→ Work instruction:
Print every line of the listing exactly, please.
== Segment start ==
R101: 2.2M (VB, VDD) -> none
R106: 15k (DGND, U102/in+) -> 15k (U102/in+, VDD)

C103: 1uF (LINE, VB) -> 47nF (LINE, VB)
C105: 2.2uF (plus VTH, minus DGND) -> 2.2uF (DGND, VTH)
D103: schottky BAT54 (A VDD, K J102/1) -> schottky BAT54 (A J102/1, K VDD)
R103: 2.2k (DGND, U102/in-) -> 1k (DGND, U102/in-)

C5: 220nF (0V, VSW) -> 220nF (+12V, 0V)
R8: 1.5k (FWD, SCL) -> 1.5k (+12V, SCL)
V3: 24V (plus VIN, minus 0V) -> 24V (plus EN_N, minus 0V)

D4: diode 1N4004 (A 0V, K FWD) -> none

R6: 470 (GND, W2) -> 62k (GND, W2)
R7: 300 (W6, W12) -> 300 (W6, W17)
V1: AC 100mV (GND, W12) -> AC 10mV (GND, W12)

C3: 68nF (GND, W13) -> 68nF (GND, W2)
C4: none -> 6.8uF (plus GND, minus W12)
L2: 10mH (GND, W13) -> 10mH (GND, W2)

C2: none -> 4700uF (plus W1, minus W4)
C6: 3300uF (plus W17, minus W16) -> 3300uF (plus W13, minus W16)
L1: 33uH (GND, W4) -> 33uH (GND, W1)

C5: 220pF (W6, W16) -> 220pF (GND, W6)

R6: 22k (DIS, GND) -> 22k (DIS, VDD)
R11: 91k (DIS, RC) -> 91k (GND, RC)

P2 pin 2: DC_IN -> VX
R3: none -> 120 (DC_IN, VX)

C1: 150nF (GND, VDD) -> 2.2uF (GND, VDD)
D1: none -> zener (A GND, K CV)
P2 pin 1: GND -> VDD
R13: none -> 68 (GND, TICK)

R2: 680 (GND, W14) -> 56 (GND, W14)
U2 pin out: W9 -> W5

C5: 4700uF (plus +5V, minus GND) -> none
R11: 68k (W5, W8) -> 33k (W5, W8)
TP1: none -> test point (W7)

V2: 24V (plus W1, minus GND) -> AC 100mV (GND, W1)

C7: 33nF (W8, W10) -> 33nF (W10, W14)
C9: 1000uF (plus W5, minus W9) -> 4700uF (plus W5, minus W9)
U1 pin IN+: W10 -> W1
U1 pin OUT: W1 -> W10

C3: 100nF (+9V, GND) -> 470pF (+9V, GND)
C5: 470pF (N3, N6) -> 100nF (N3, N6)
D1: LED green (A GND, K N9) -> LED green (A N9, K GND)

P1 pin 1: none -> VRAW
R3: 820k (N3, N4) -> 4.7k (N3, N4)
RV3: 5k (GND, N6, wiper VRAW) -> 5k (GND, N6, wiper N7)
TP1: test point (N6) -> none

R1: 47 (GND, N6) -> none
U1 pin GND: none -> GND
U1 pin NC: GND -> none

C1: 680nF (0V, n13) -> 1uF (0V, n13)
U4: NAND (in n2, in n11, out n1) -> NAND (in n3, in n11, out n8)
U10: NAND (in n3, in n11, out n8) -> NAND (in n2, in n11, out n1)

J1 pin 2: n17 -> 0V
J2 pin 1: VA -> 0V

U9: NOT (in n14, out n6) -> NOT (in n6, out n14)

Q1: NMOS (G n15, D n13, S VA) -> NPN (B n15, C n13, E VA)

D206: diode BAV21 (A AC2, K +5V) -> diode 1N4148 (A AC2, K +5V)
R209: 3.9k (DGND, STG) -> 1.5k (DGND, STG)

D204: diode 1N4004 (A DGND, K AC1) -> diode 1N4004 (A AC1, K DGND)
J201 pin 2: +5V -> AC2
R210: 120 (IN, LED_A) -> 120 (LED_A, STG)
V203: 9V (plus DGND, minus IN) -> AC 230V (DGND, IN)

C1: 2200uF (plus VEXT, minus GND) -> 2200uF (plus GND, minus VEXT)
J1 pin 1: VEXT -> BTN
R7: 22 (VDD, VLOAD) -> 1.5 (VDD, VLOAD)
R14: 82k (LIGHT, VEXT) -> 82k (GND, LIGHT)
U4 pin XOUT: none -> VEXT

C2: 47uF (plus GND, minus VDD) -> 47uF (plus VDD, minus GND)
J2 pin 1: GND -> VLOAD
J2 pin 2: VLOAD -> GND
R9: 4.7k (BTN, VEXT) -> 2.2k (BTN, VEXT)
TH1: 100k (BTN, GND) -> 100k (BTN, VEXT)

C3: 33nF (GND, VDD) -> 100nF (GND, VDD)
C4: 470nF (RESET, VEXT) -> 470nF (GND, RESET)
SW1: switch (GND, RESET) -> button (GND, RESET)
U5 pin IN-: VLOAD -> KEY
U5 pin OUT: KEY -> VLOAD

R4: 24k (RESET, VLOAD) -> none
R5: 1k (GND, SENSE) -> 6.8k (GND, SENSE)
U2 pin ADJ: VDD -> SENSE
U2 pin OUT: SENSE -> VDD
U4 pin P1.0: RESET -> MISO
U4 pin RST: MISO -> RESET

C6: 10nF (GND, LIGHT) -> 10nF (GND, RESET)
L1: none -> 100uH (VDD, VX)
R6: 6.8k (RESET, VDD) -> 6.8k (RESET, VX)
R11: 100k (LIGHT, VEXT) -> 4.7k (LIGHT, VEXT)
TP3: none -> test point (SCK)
== Segment end ==
→ Problem solution:
R101: 2.2M (VB, VDD) -> none
R106: 15k (DGND, U102/in+) -> 15k (U102/in+, VDD)

C103: 1uF (LINE, VB) -> 47nF (LINE, VB)
C105: 2.2uF (plus VTH, minus DGND) -> 2.2uF (DGND, VTH)
D103: schottky BAT54 (A VDD, K J102/1) -> schottky BAT54 (A J102/1, K VDD)
R103: 2.2k (DGND, U102/in-) -> 1k (DGND, U102/in-)

C5: 220nF (0V, VSW) -> 220nF (+12V, 0V)
R8: 1.5k (FWD, SCL) -> 1.5k (+12V, SCL)
V3: 24V (plus VIN, minus 0V) -> 24V (plus EN_N, minus 0V)

D4: diode 1N4004 (A 0V, K FWD) -> none

R6: 470 (GND, W2) -> 62k (GND, W2)
R7: 300 (W6, W12) -> 300 (W6, W17)
V1: AC 100mV (GND, W12) -> AC 10mV (GND, W12)

C3: 68nF (GND, W13) -> 68nF (GND, W2)
C4: none -> 6.8uF (plus GND, minus W12)
L2: 10mH (GND, W13) -> 10mH (GND, W2)

C2: none -> 4700uF (plus W1, minus W4)
C6: 3300uF (plus W17, minus W16) -> 3300uF (plus W13, minus W16)
L1: 33uH (GND, W4) -> 33uH (GND, W1)

C5: 220pF (W6, W16) -> 220pF (GND, W6)

R6: 22k (DIS, GND) -> 22k (DIS, VDD)
R11: 91k (DIS, RC) -> 91k (GND, RC)

P2 pin 2: DC_IN -> VX
R3: none -> 120 (DC_IN, VX)

C1: 150nF (GND, VDD) -> 2.2uF (GND, VDD)
D1: none -> zener (A GND, K CV)
P2 pin 1: GND -> VDD
R13: none -> 68 (GND, TICK)

R2: 680 (GND, W14) -> 56 (GND, W14)
U2 pin out: W9 -> W5

C5: 4700uF (plus +5V, minus GND) -> none
R11: 68k (W5, W8) -> 33k (W5, W8)
TP1: none -> test point (W7)

V2: 24V (plus W1, minus GND) -> AC 100mV (GND, W1)

C7: 33nF (W8, W10) -> 33nF (W10, W14)
C9: 1000uF (plus W5, minus W9) -> 4700uF (plus W5, minus W9)
U1 pin IN+: W10 -> W1
U1 pin OUT: W1 -> W10

C3: 100nF (+9V, GND) -> 470pF (+9V, GND)
C5: 470pF (N3, N6) -> 100nF (N3, N6)
D1: LED green (A GND, K N9) -> LED green (A N9, K GND)

P1 pin 1: none -> VRAW
R3: 820k (N3, N4) -> 4.7k (N3, N4)
RV3: 5k (GND, N6, wiper VRAW) -> 5k (GND, N6, wiper N7)
TP1: test point (N6) -> none

R1: 47 (GND, N6) -> none
U1 pin GND: none -> GND
U1 pin NC: GND -> none

C1: 680nF (0V, n13) -> 1uF (0V, n13)
U4: NAND (in n2, in n11, out n1) -> NAND (in n3, in n11, out n8)
U10: NAND (in n3, in n11, out n8) -> NAND (in n2, in n11, out n1)

J1 pin 2: n17 -> 0V
J2 pin 1: VA -> 0V

U9: NOT (in n14, out n6) -> NOT (in n6, out n14)

Q1: NMOS (G n15, D n13, S VA) -> NPN (B n15, C n13, E VA)

D206: diode BAV21 (A AC2, K +5V) -> diode 1N4148 (A AC2, K +5V)
R209: 3.9k (DGND, STG) -> 1.5k (DGND, STG)

D204: diode 1N4004 (A DGND, K AC1) -> diode 1N4004 (A AC1, K DGND)
J201 pin 2: +5V -> AC2
R210: 120 (IN, LED_A) -> 120 (LED_A, STG)
V203: 9V (plus DGND, minus IN) -> AC 230V (DGND, IN)

C1: 2200uF (plus VEXT, minus GND) -> 2200uF (plus GND, minus VEXT)
J1 pin 1: VEXT -> BTN
R7: 22 (VDD, VLOAD) -> 1.5 (VDD, VLOAD)
R14: 82k (LIGHT, VEXT) -> 82k (GND, LIGHT)
U4 pin XOUT: none -> VEXT

C2: 47uF (plus GND, minus VDD) -> 47uF (plus VDD, minus GND)
J2 pin 1: GND -> VLOAD
J2 pin 2: VLOAD -> GND
R9: 4.7k (BTN, VEXT) -> 2.2k (BTN, VEXT)
TH1: 100k (BTN, GND) -> 100k (BTN, VEXT)

C3: 33nF (GND, VDD) -> 100nF (GND, VDD)
C4: 470nF (RESET, VEXT) -> 470nF (GND, RESET)
SW1: switch (GND, RESET) -> button (GND, RESET)
U5 pin IN-: VLOAD -> KEY
U5 pin OUT: KEY -> VLOAD

R4: 24k (RESET, VLOAD) -> none
R5: 1k (GND, SENSE) -> 6.8k (GND, SENSE)
U2 pin ADJ: VDD -> SENSE
U2 pin OUT: SENSE -> VDD
U4 pin P1.0: RESET -> MISO
U4 pin RST: MISO -> RESET

C6: 10nF (GND, LIGHT) -> 10nF (GND, RESET)
L1: none -> 100uH (VDD, VX)
R6: 6.8k (RESET, VDD) -> 6.8k (RESET, VX)
R11: 100k (LIGHT, VEXT) -> 4.7k (LIGHT, VEXT)
TP3: none -> test point (SCK)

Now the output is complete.